▶ **What you are asked to do**
The entries are to be output in full, word for word.

▶ **Exercise materials**
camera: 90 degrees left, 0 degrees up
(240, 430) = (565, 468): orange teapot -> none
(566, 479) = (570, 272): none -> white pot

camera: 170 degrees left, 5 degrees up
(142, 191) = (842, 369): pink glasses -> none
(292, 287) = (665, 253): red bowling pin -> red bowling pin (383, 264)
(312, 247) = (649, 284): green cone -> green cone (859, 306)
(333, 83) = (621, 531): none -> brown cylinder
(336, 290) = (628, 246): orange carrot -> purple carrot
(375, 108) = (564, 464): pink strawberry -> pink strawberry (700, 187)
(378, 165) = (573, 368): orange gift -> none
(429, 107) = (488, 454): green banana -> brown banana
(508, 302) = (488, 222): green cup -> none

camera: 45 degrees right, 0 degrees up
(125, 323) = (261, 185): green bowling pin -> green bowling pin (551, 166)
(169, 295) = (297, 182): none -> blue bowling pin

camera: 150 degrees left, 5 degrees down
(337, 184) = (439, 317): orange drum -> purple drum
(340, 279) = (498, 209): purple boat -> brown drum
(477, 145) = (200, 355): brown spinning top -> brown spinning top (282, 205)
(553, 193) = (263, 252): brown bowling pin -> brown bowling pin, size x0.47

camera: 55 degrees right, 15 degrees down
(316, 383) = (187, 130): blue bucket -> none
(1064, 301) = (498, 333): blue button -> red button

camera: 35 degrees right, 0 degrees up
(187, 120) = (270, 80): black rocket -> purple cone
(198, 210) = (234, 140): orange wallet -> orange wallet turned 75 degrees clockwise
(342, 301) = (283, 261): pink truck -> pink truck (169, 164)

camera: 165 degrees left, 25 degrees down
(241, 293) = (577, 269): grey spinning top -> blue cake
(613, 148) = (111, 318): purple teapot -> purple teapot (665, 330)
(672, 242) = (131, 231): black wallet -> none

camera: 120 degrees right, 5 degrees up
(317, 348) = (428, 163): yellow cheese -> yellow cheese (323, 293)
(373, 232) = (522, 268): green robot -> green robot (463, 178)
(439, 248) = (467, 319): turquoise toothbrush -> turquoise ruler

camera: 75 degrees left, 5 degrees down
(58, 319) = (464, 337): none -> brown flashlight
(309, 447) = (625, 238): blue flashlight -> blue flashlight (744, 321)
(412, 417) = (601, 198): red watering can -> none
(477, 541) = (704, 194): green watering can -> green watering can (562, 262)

▶ **Answer space**
camera: 90 degrees left, 0 degrees up
(240, 430) = (565, 468): orange teapot -> none
(566, 479) = (570, 272): none -> white pot

camera: 170 degrees left, 5 degrees up
(142, 191) = (842, 369): pink glasses -> none
(292, 287) = (665, 253): red bowling pin -> red bowling pin (383, 264)
(312, 247) = (649, 284): green cone -> green cone (859, 306)
(333, 83) = (621, 531): none -> brown cylinder
(336, 290) = (628, 246): orange carrot -> purple carrot
(375, 108) = (564, 464): pink strawberry -> pink strawberry (700, 187)
(378, 165) = (573, 368): orange gift -> none
(429, 107) = (488, 454): green banana -> brown banana
(508, 302) = (488, 222): green cup -> none

camera: 45 degrees right, 0 degrees up
(125, 323) = (261, 185): green bowling pin -> green bowling pin (551, 166)
(169, 295) = (297, 182): none -> blue bowling pin

camera: 150 degrees left, 5 degrees down
(337, 184) = (439, 317): orange drum -> purple drum
(340, 279) = (498, 209): purple boat -> brown drum
(477, 145) = (200, 355): brown spinning top -> brown spinning top (282, 205)
(553, 193) = (263, 252): brown bowling pin -> brown bowling pin, size x0.47

camera: 55 degrees right, 15 degrees down
(316, 383) = (187, 130): blue bucket -> none
(1064, 301) = (498, 333): blue button -> red button

camera: 35 degrees right, 0 degrees up
(187, 120) = (270, 80): black rocket -> purple cone
(198, 210) = (234, 140): orange wallet -> orange wallet turned 75 degrees clockwise
(342, 301) = (283, 261): pink truck -> pink truck (169, 164)

camera: 165 degrees left, 25 degrees down
(241, 293) = (577, 269): grey spinning top -> blue cake
(613, 148) = (111, 318): purple teapot -> purple teapot (665, 330)
(672, 242) = (131, 231): black wallet -> none

camera: 120 degrees right, 5 degrees up
(317, 348) = (428, 163): yellow cheese -> yellow cheese (323, 293)
(373, 232) = (522, 268): green robot -> green robot (463, 178)
(439, 248) = (467, 319): turquoise toothbrush -> turquoise ruler

camera: 75 degrees left, 5 degrees down
(58, 319) = (464, 337): none -> brown flashlight
(309, 447) = (625, 238): blue flashlight -> blue flashlight (744, 321)
(412, 417) = (601, 198): red watering can -> none
(477, 541) = (704, 194): green watering can -> green watering can (562, 262)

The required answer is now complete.